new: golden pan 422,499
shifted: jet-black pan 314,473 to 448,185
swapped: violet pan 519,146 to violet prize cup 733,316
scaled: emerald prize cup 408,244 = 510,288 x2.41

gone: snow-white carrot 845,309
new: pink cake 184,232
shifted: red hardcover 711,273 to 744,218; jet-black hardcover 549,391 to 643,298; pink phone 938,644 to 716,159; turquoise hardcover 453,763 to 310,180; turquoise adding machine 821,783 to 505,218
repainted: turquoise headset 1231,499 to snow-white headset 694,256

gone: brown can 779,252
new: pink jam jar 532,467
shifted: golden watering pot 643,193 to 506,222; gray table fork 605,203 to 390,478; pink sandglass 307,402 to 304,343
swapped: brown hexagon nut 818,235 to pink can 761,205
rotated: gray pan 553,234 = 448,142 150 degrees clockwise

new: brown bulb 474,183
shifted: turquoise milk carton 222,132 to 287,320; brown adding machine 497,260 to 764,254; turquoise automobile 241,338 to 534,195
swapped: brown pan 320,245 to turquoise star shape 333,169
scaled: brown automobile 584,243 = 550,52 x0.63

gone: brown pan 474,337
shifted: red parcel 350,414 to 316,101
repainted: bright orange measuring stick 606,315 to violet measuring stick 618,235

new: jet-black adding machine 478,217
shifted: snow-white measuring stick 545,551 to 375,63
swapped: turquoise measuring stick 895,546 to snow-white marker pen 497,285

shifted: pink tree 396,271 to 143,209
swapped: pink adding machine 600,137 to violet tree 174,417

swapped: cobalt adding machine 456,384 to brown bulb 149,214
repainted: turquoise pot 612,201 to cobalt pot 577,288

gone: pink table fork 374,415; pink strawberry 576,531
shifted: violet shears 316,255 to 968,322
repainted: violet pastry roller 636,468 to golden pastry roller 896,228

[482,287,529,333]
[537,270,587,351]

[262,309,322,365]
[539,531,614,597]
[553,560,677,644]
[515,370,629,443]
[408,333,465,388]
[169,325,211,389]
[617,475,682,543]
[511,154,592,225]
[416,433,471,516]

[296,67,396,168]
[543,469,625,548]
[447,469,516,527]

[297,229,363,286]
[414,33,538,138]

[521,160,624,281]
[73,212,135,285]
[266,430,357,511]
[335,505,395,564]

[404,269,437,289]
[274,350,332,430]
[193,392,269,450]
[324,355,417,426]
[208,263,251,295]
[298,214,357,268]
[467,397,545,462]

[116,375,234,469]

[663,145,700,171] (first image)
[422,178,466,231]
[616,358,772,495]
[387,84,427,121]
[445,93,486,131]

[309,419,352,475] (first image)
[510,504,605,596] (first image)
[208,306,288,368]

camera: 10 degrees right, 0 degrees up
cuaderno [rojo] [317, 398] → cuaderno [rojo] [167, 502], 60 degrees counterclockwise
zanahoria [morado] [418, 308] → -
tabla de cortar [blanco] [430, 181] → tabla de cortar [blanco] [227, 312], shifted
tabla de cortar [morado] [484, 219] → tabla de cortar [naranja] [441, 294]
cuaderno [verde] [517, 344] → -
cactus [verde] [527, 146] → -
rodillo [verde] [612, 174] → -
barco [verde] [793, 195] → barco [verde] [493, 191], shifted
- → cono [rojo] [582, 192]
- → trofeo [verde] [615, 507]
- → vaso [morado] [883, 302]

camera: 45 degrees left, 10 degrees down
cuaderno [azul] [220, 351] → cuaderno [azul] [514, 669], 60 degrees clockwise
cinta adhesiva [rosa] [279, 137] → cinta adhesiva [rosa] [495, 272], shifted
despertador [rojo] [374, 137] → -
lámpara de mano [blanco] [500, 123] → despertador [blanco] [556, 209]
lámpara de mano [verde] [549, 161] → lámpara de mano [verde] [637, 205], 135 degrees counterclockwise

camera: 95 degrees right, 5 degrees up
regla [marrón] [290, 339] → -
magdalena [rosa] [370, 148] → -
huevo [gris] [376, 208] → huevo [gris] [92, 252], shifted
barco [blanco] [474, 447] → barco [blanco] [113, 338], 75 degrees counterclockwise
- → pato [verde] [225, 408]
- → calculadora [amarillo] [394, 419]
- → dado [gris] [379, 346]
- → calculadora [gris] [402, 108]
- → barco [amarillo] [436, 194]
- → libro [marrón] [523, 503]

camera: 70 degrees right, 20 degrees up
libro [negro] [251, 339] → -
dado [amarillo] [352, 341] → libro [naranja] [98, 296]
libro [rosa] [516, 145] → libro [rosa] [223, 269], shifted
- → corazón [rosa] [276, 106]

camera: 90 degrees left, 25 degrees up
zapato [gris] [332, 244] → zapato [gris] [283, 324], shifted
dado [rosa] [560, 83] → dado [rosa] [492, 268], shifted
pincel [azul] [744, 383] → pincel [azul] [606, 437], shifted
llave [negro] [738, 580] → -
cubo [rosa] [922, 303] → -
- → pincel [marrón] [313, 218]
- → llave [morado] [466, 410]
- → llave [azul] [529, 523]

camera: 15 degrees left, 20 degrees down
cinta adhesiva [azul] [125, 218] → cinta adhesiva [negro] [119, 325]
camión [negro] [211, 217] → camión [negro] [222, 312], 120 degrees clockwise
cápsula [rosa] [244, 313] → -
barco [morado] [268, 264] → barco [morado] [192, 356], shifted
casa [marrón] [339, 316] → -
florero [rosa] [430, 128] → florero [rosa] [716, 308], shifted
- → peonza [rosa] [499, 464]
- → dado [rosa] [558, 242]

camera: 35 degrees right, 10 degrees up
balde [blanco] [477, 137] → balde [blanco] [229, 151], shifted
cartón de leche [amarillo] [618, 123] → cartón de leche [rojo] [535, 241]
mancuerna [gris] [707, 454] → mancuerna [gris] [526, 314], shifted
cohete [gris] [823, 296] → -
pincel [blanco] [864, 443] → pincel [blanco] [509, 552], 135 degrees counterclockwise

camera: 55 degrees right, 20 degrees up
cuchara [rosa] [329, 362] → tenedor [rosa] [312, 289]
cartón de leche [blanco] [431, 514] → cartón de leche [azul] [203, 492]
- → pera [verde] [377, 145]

- - -

**Work instruction**
Within the listing above, give again exactly every line from the line with "cactus [verde] [527, 146]" through the line with "- → trofeo [verde] [615, 507]", both included, and no other line.

**Answer to this task**
cactus [verde] [527, 146] → -
rodillo [verde] [612, 174] → -
barco [verde] [793, 195] → barco [verde] [493, 191], shifted
- → cono [rojo] [582, 192]
- → trofeo [verde] [615, 507]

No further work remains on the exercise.